• **Information given**:
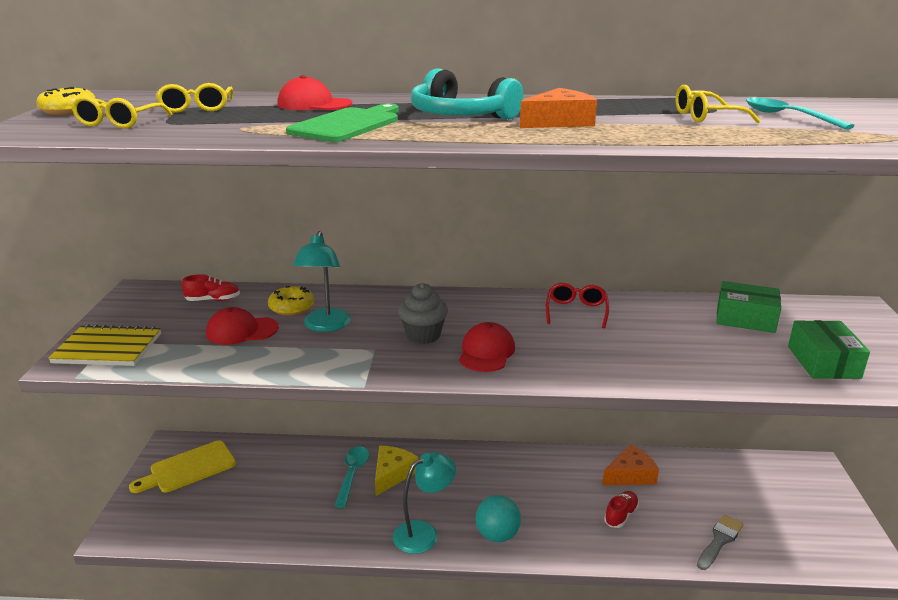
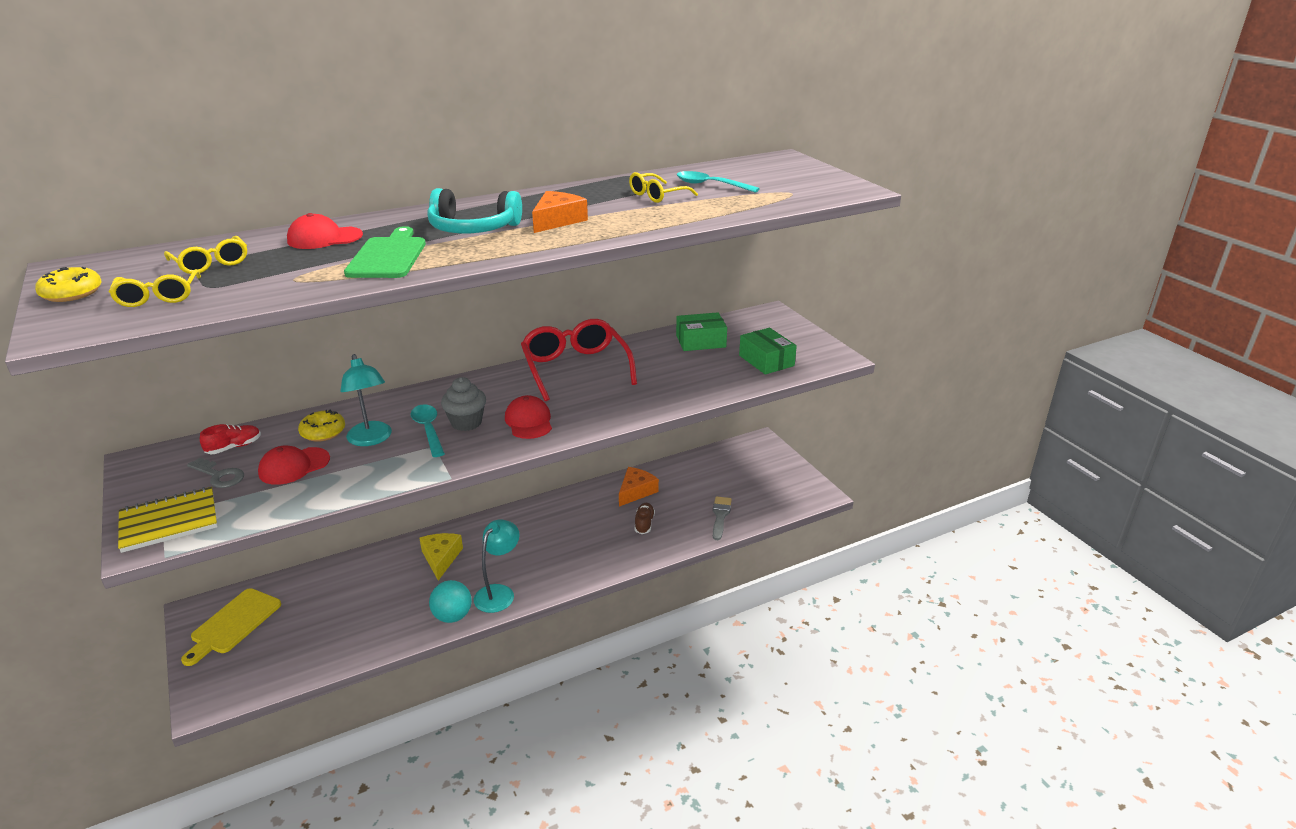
camera: 30 degrees left, 5 degrees up
(180, 321) = (219, 475): none -> grey key
(352, 474) = (404, 571): turquoise spoon -> turquoise spoon (428, 430)
(497, 535) = (559, 572): turquoise ball -> turquoise ball (452, 616)
(576, 311) = (575, 368): red glasses -> red glasses, size x1.94
(621, 515) = (644, 523): red shoe -> brown shoe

• **Prompt**: The listing must be returned in full and exactly, apart from its pictures.

• **Exercise answer**:
camera: 30 degrees left, 5 degrees up
(180, 321) = (219, 475): none -> grey key
(352, 474) = (404, 571): turquoise spoon -> turquoise spoon (428, 430)
(497, 535) = (559, 572): turquoise ball -> turquoise ball (452, 616)
(576, 311) = (575, 368): red glasses -> red glasses, size x1.94
(621, 515) = (644, 523): red shoe -> brown shoe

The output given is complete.